[WHAT YOU SHOULD DO] Leave the pictures aside. Retype exactly the lines from the top of the data below through the one holding "C12: none -> 150nF (SIG, VBUS)".

[GIVEN RECORDS]
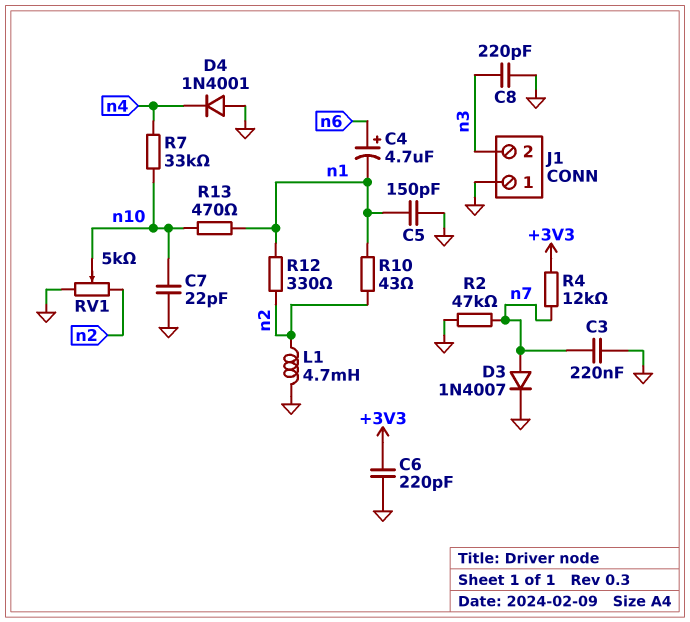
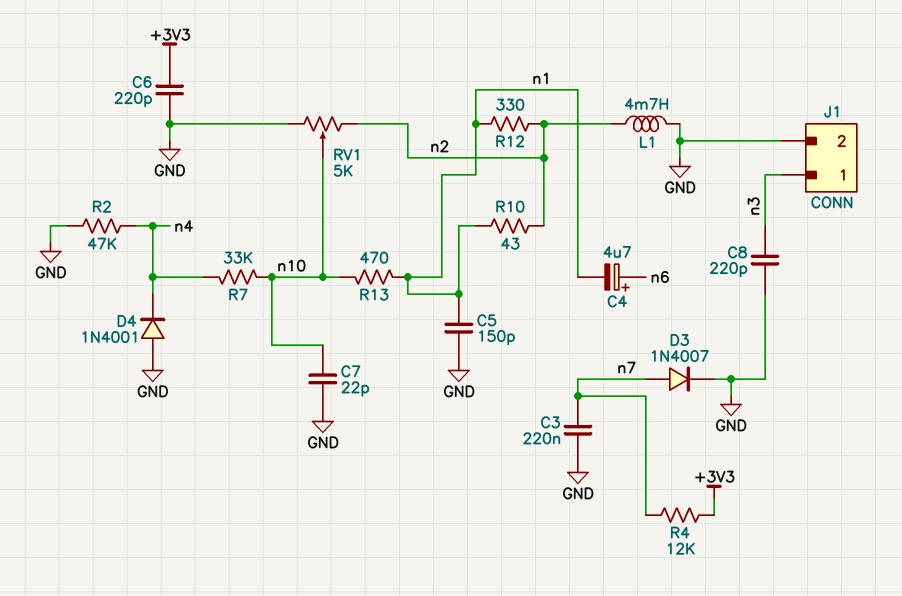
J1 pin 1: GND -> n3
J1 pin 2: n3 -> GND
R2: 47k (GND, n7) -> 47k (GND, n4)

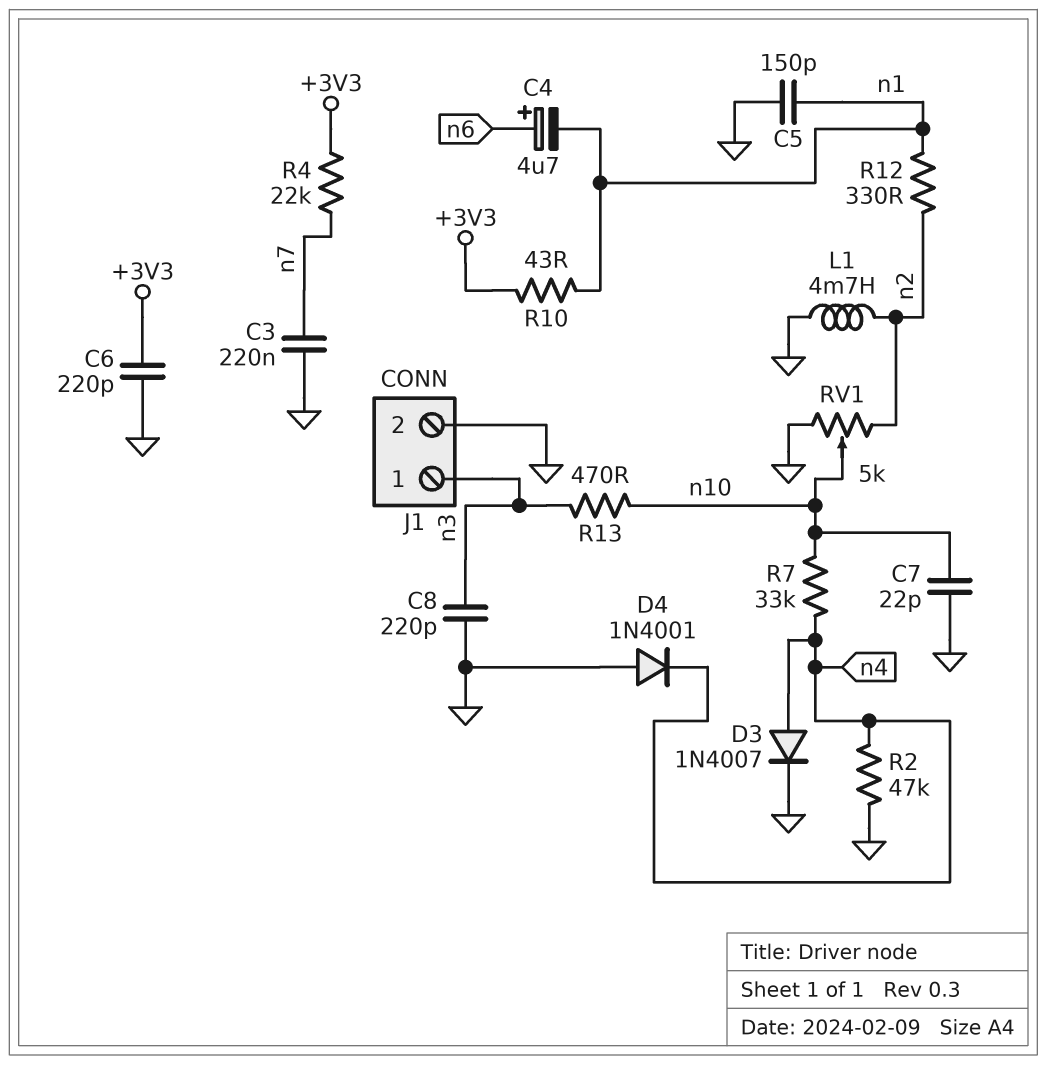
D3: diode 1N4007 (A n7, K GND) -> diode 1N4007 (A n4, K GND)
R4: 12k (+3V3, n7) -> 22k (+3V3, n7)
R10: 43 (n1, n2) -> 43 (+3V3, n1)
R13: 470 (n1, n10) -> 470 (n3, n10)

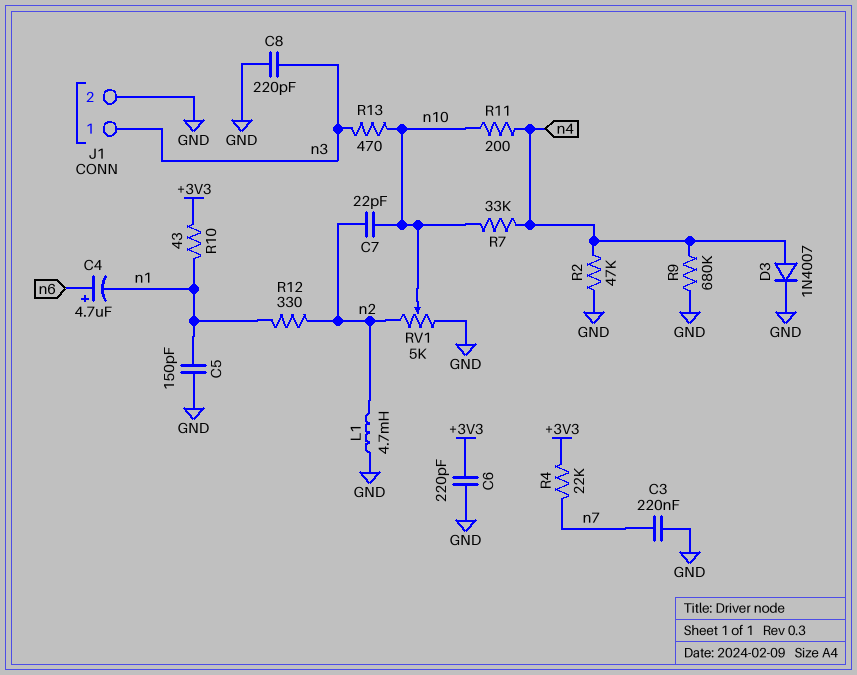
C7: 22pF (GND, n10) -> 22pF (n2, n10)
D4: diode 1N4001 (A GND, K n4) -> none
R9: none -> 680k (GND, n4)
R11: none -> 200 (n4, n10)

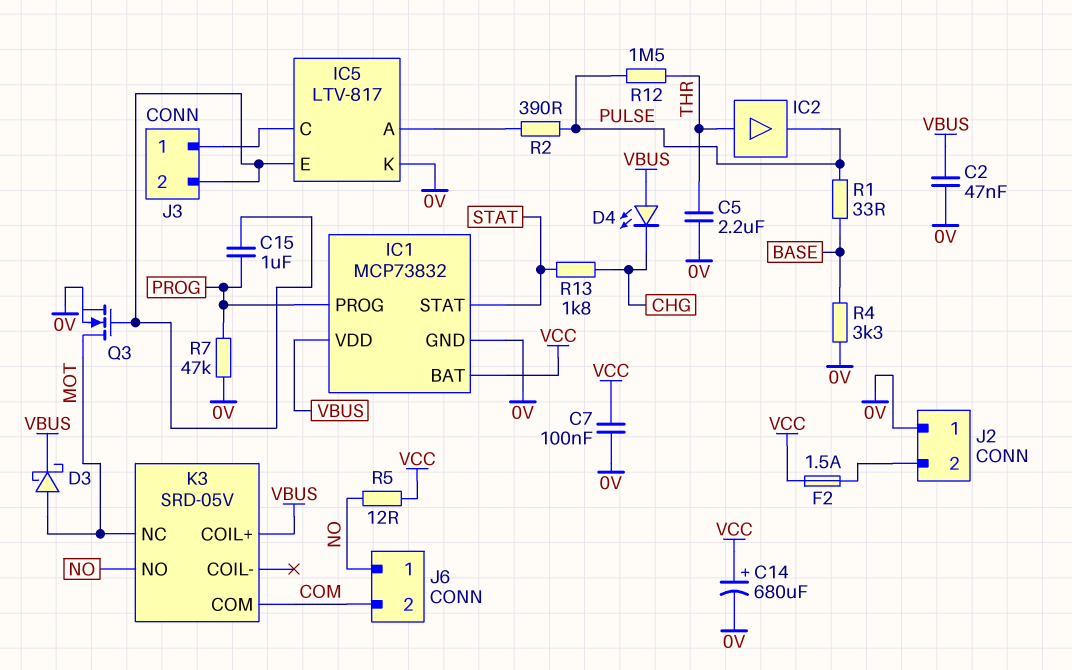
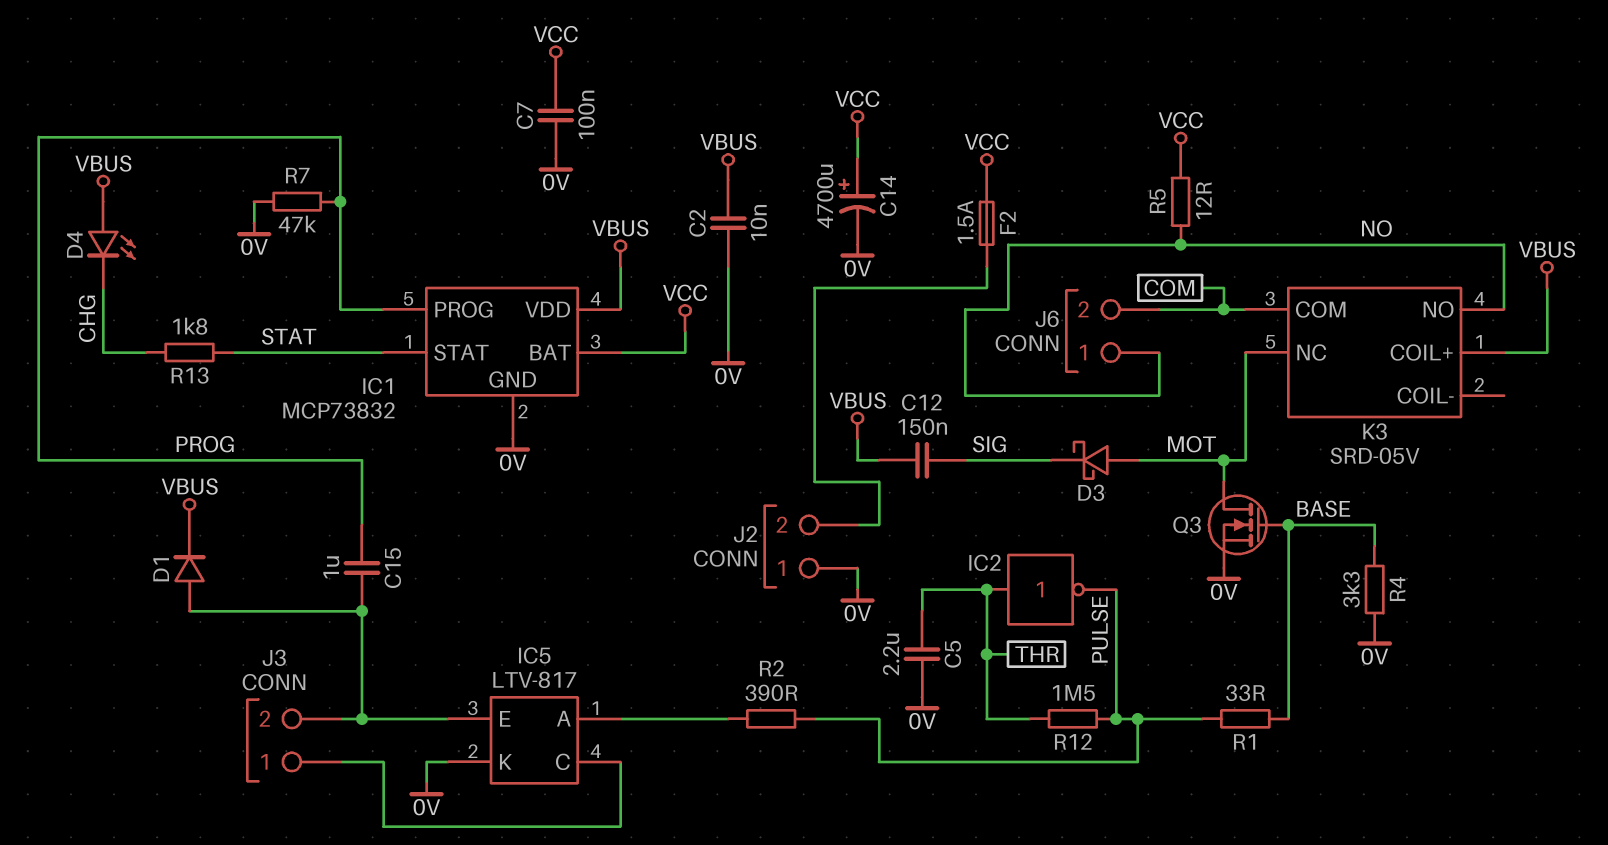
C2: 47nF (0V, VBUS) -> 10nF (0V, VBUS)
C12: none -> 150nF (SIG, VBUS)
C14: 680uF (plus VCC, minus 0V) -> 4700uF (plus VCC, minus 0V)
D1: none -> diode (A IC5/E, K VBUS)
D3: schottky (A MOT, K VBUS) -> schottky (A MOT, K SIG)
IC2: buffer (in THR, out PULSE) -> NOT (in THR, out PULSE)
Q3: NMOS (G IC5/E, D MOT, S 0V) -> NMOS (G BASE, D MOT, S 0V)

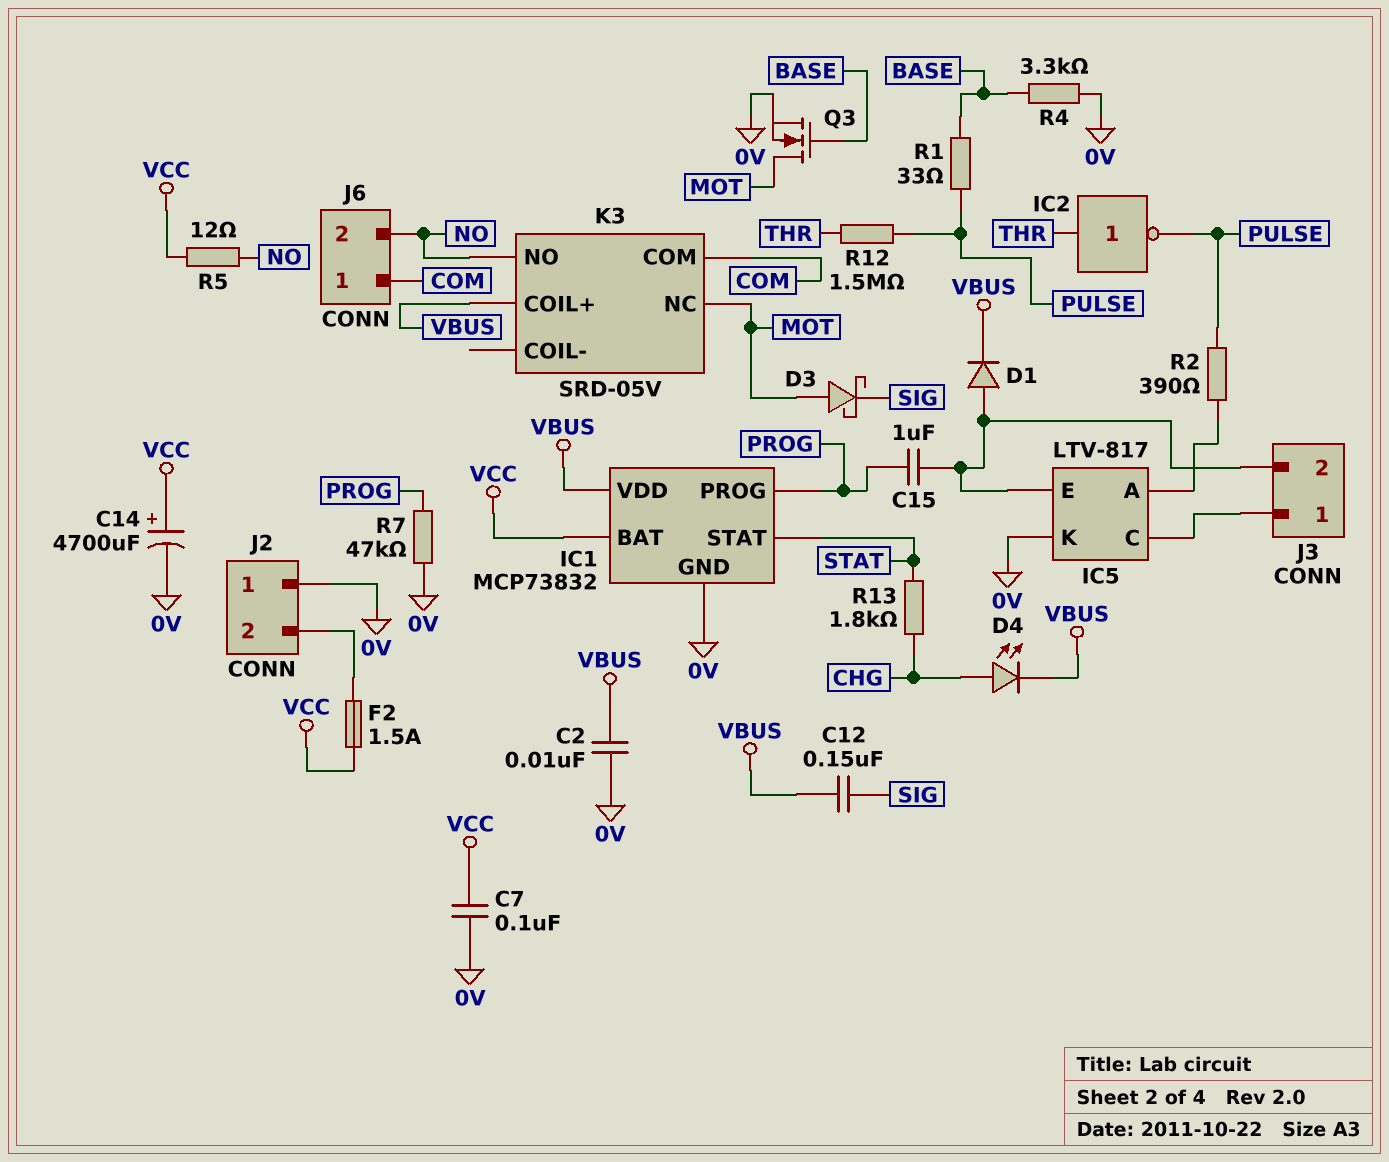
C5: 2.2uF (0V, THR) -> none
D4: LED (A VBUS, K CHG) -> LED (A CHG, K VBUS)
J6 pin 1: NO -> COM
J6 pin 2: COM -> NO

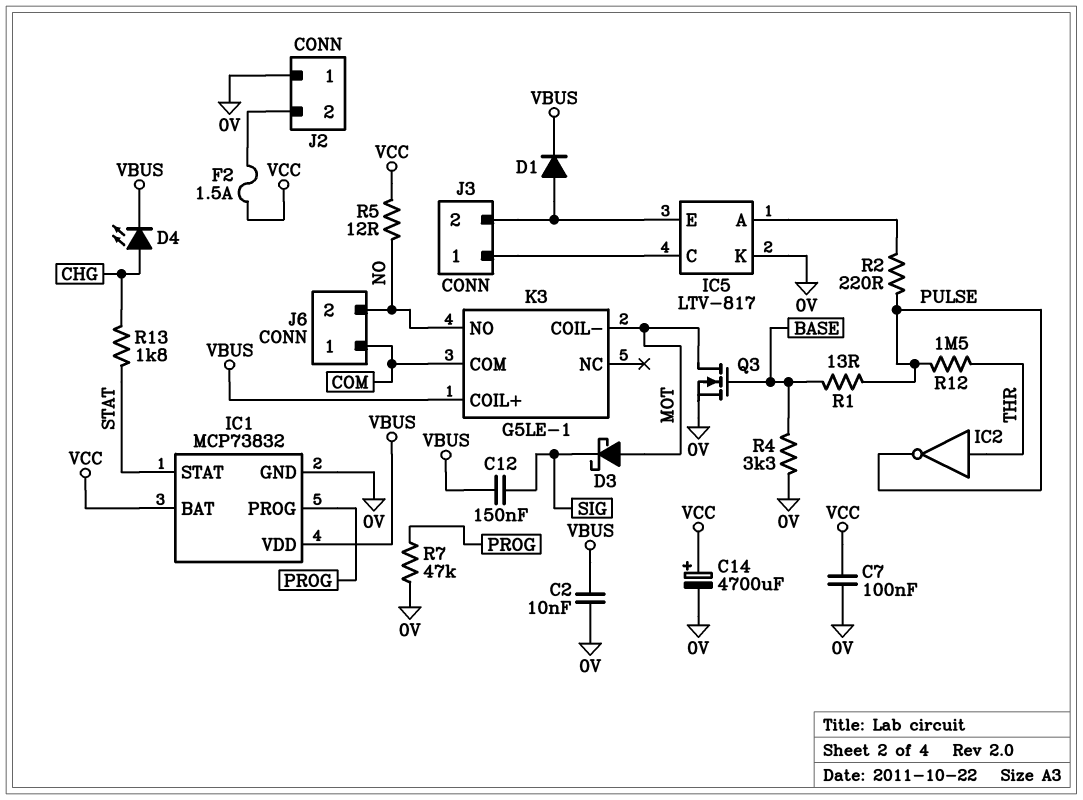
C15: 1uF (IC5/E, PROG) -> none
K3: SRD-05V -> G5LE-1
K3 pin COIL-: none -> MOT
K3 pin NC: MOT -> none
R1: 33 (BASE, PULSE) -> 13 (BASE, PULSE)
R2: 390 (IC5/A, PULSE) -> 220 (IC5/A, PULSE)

[FINISHED TASK]
J1 pin 1: GND -> n3
J1 pin 2: n3 -> GND
R2: 47k (GND, n7) -> 47k (GND, n4)

D3: diode 1N4007 (A n7, K GND) -> diode 1N4007 (A n4, K GND)
R4: 12k (+3V3, n7) -> 22k (+3V3, n7)
R10: 43 (n1, n2) -> 43 (+3V3, n1)
R13: 470 (n1, n10) -> 470 (n3, n10)

C7: 22pF (GND, n10) -> 22pF (n2, n10)
D4: diode 1N4001 (A GND, K n4) -> none
R9: none -> 680k (GND, n4)
R11: none -> 200 (n4, n10)

C2: 47nF (0V, VBUS) -> 10nF (0V, VBUS)
C12: none -> 150nF (SIG, VBUS)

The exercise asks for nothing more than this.